PROBLEM DETAILS> Pull out every line below holding the word "none".

=== RECORDS TO USE ===

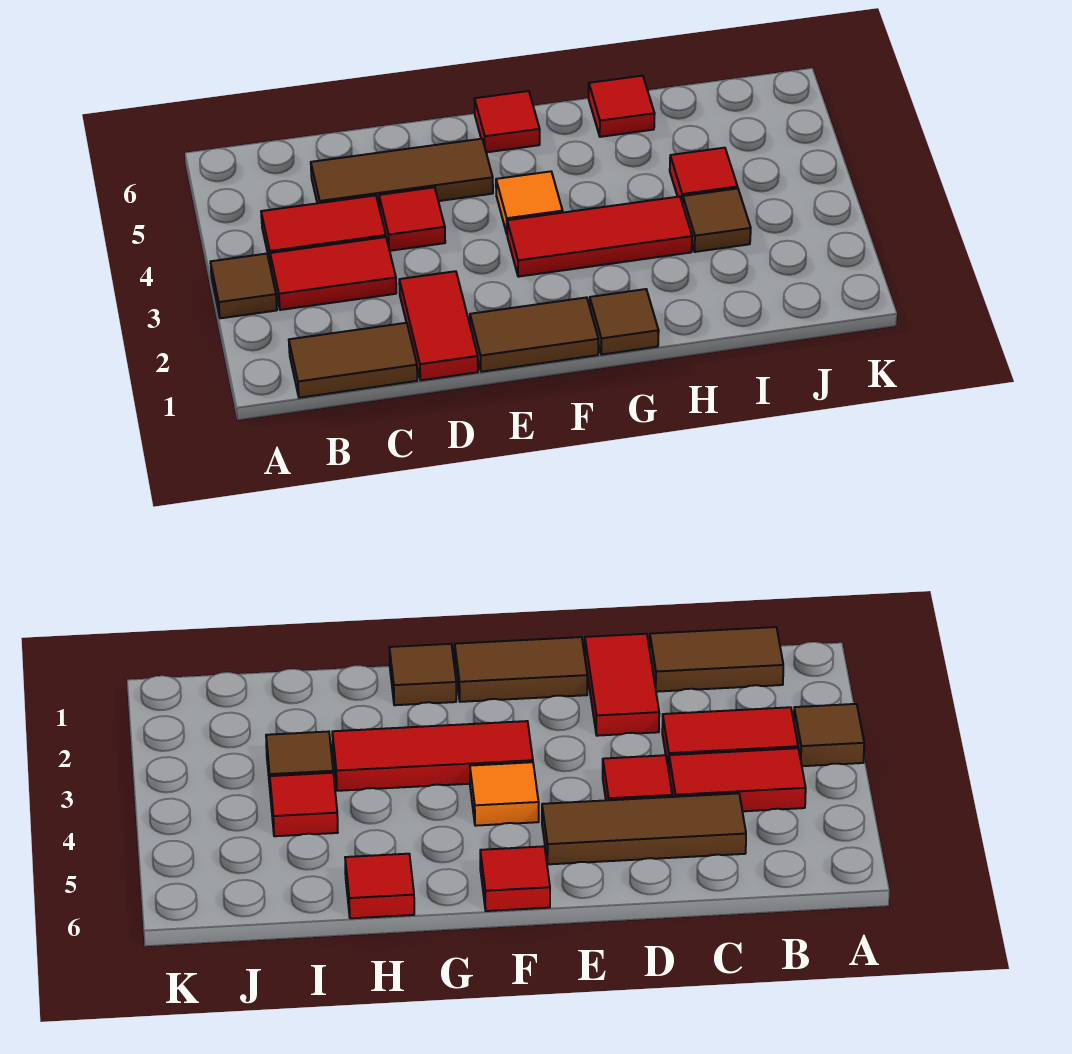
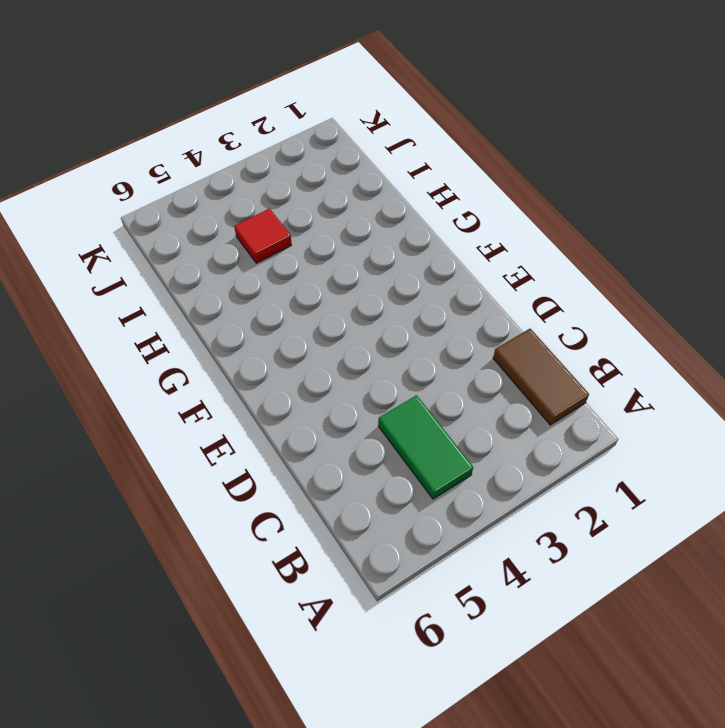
green tile B4:C4 level 1 -> red tile B4:C4 level 1
none -> brown tile A3 level 1
none -> red tile B3:C3 level 1
none -> brown tile C5:E5 level 1

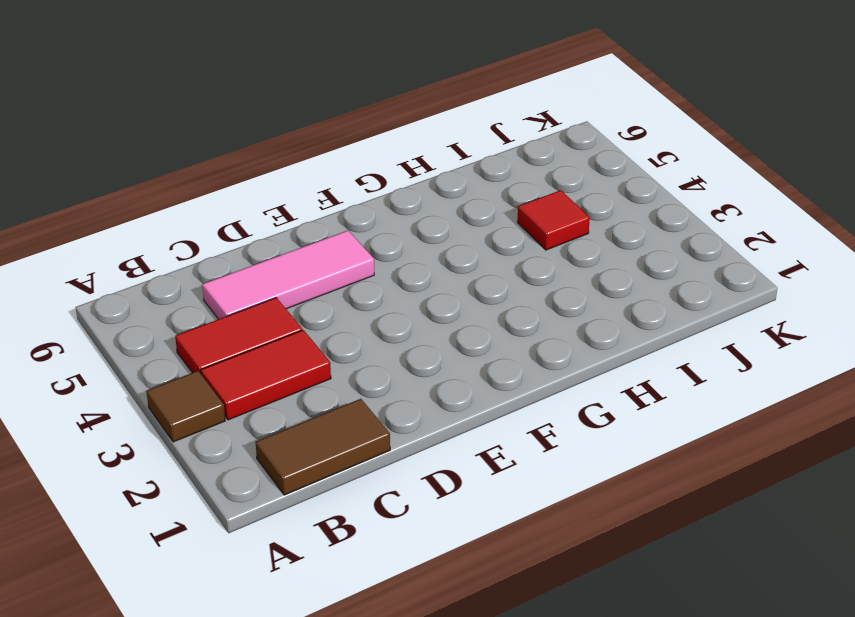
pink tile C5:E5 level 1 -> brown tile C5:E5 level 1
none -> red tile D1:D2 level 1
none -> red tile D4 level 1
none -> brown tile E1:F1 level 1

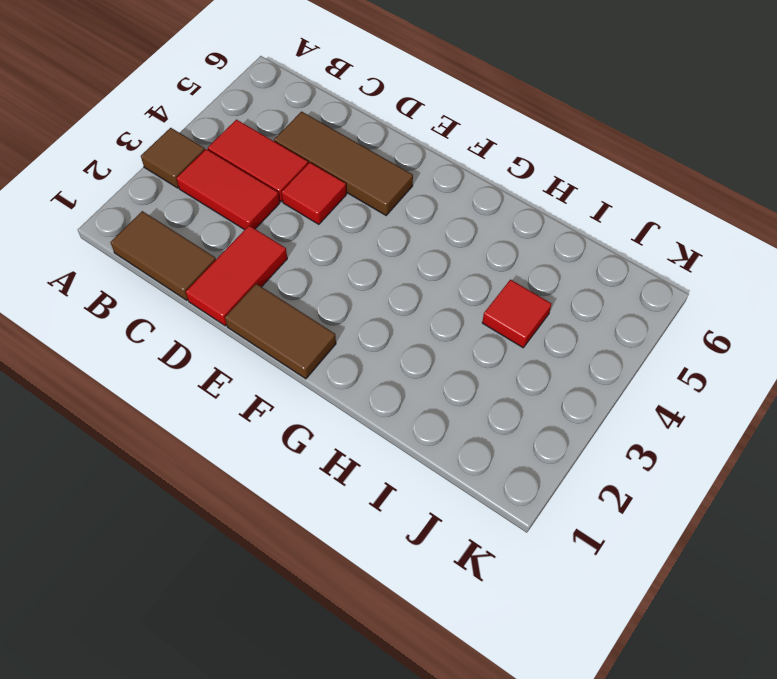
none -> red tile F3:H3 level 1
none -> orange tile F4 level 1
none -> red tile F6 level 1

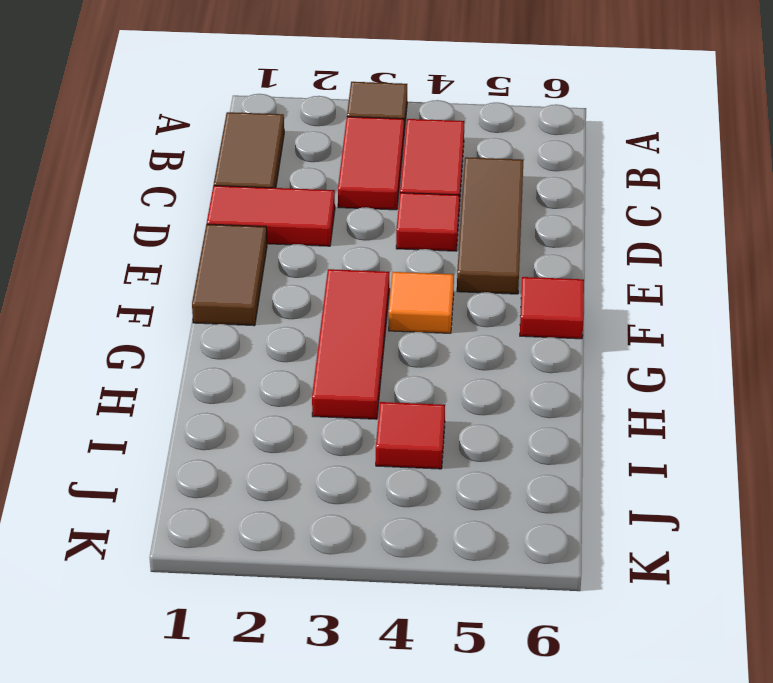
none -> brown tile G1 level 1
none -> red tile H6 level 1
none -> brown tile I3 level 1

===

ANSWER TO THE PROBLEM>
none -> brown tile A3 level 1
none -> red tile B3:C3 level 1
none -> brown tile C5:E5 level 1
none -> red tile D1:D2 level 1
none -> red tile D4 level 1
none -> brown tile E1:F1 level 1
none -> red tile F3:H3 level 1
none -> orange tile F4 level 1
none -> red tile F6 level 1
none -> brown tile G1 level 1
none -> red tile H6 level 1
none -> brown tile I3 level 1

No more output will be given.